▶ [Dataset records]
======
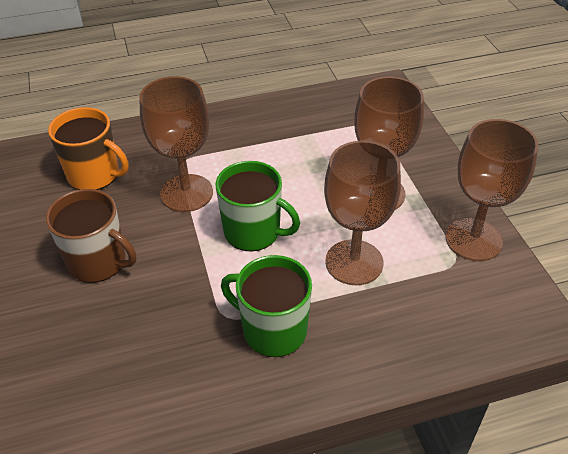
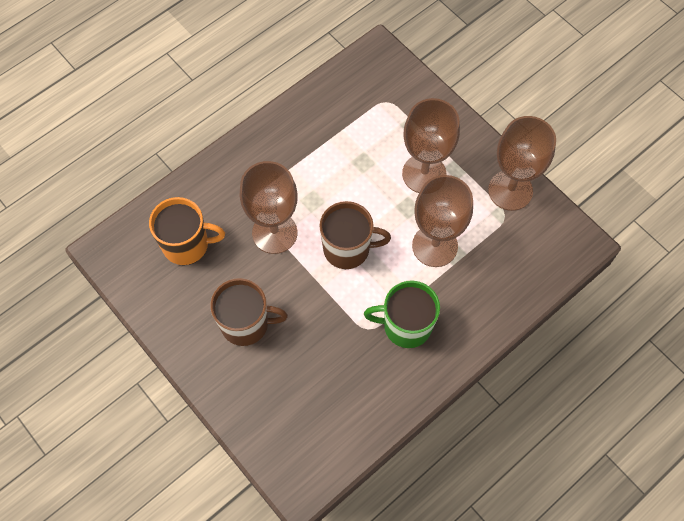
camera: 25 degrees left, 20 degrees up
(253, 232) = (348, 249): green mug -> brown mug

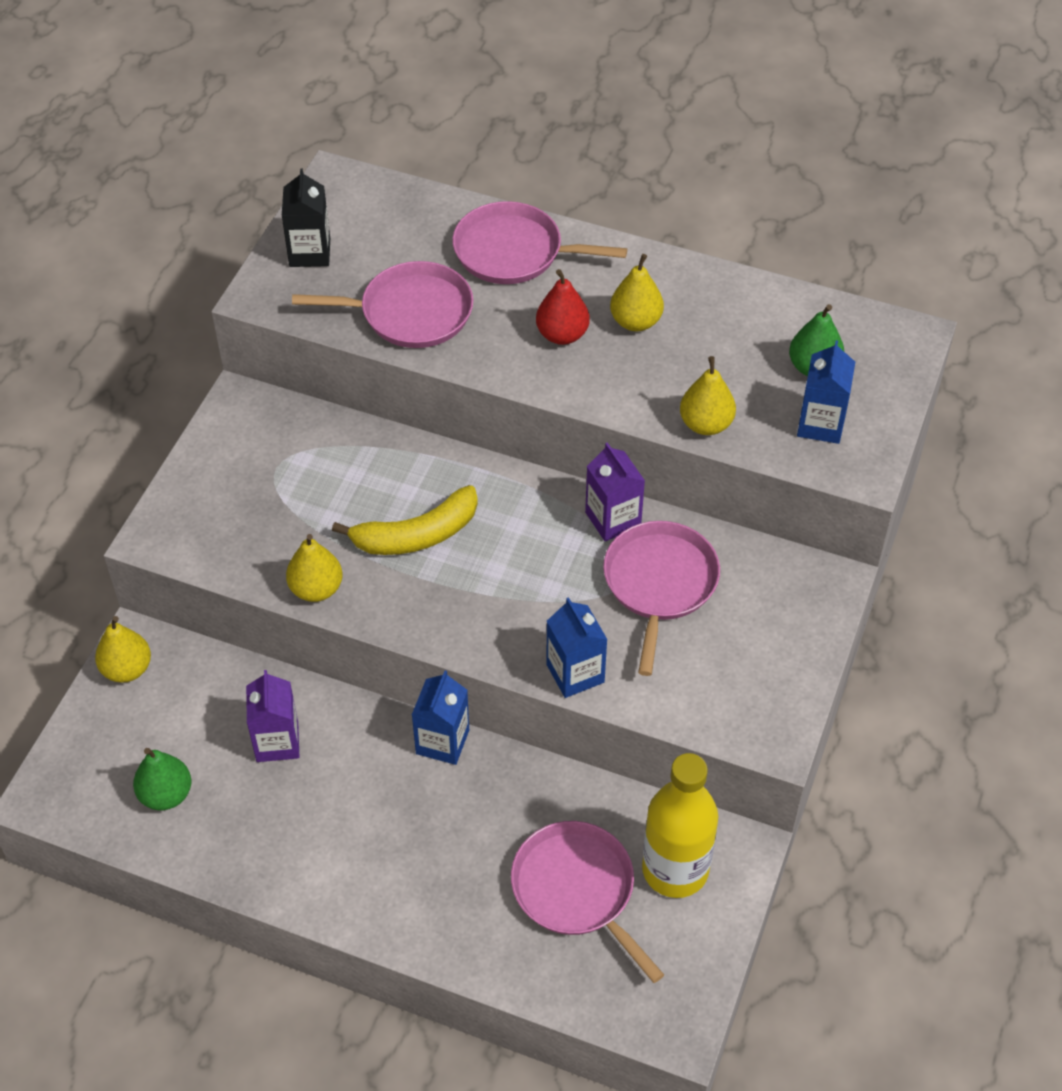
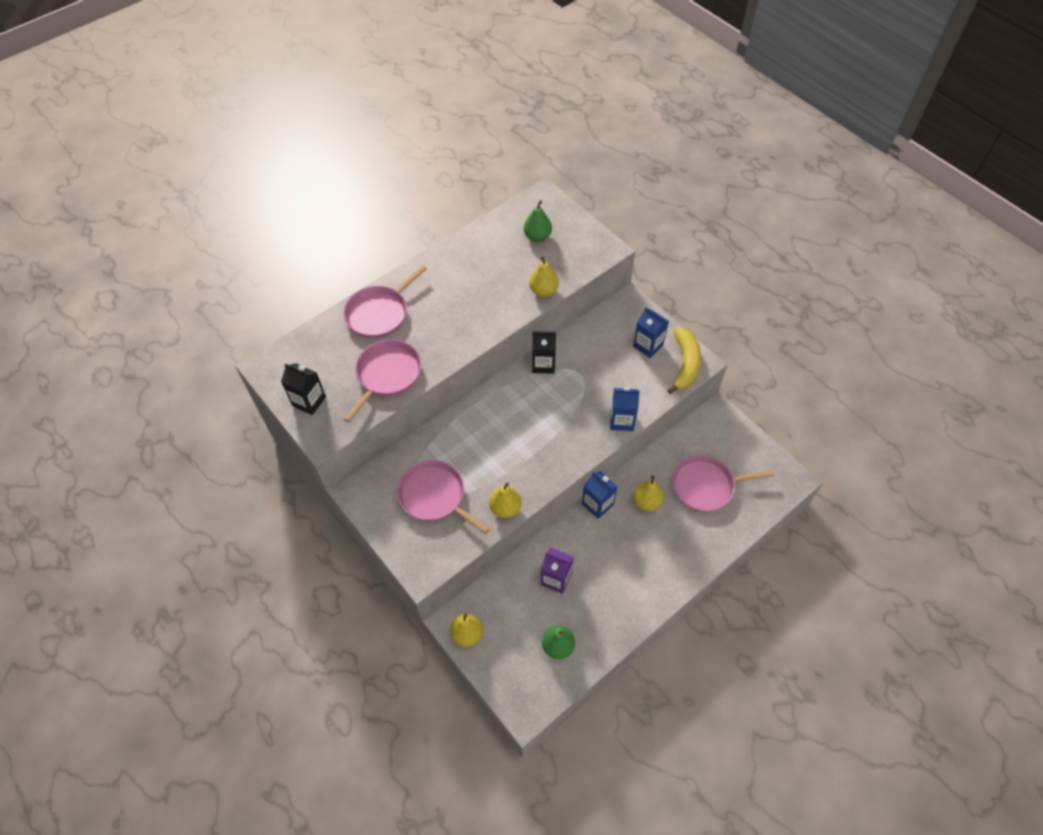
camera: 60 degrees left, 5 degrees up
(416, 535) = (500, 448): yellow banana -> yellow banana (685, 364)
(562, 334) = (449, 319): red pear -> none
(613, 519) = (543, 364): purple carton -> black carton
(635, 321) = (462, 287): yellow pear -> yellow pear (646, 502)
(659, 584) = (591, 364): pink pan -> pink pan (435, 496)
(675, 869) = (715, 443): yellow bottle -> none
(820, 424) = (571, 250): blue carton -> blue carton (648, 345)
======
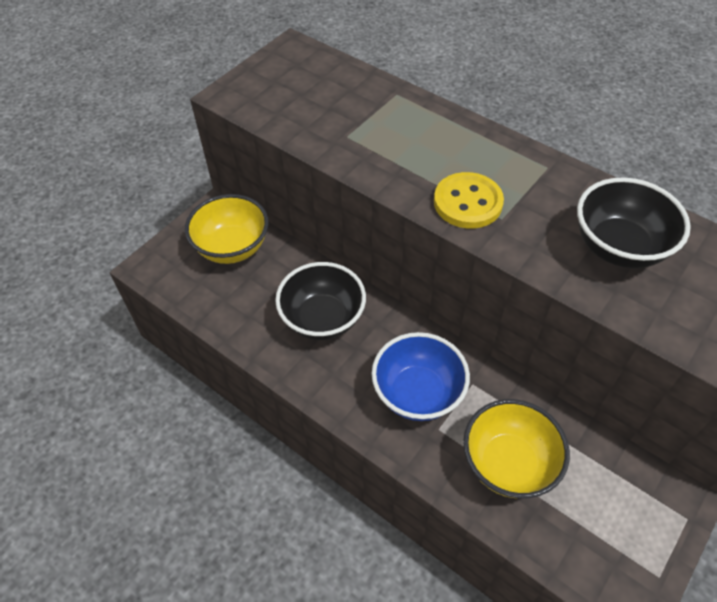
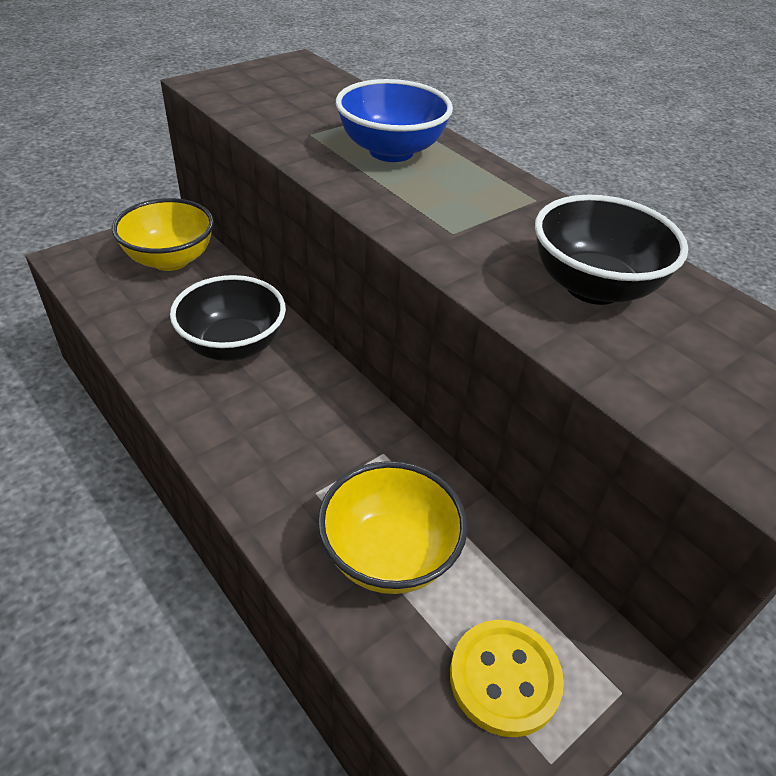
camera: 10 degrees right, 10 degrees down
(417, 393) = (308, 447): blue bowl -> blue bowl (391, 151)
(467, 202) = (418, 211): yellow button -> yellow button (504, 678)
======
▶ [What the exercise asks]
Give back exactly the lines above starting at the line where "camera: 10 degrees right, 10 degrees down" appears and ending at the line where "(467, 202) = (418, 211): yellow" appears, both included, with no other lines.

▶ [Task result]
camera: 10 degrees right, 10 degrees down
(417, 393) = (308, 447): blue bowl -> blue bowl (391, 151)
(467, 202) = (418, 211): yellow button -> yellow button (504, 678)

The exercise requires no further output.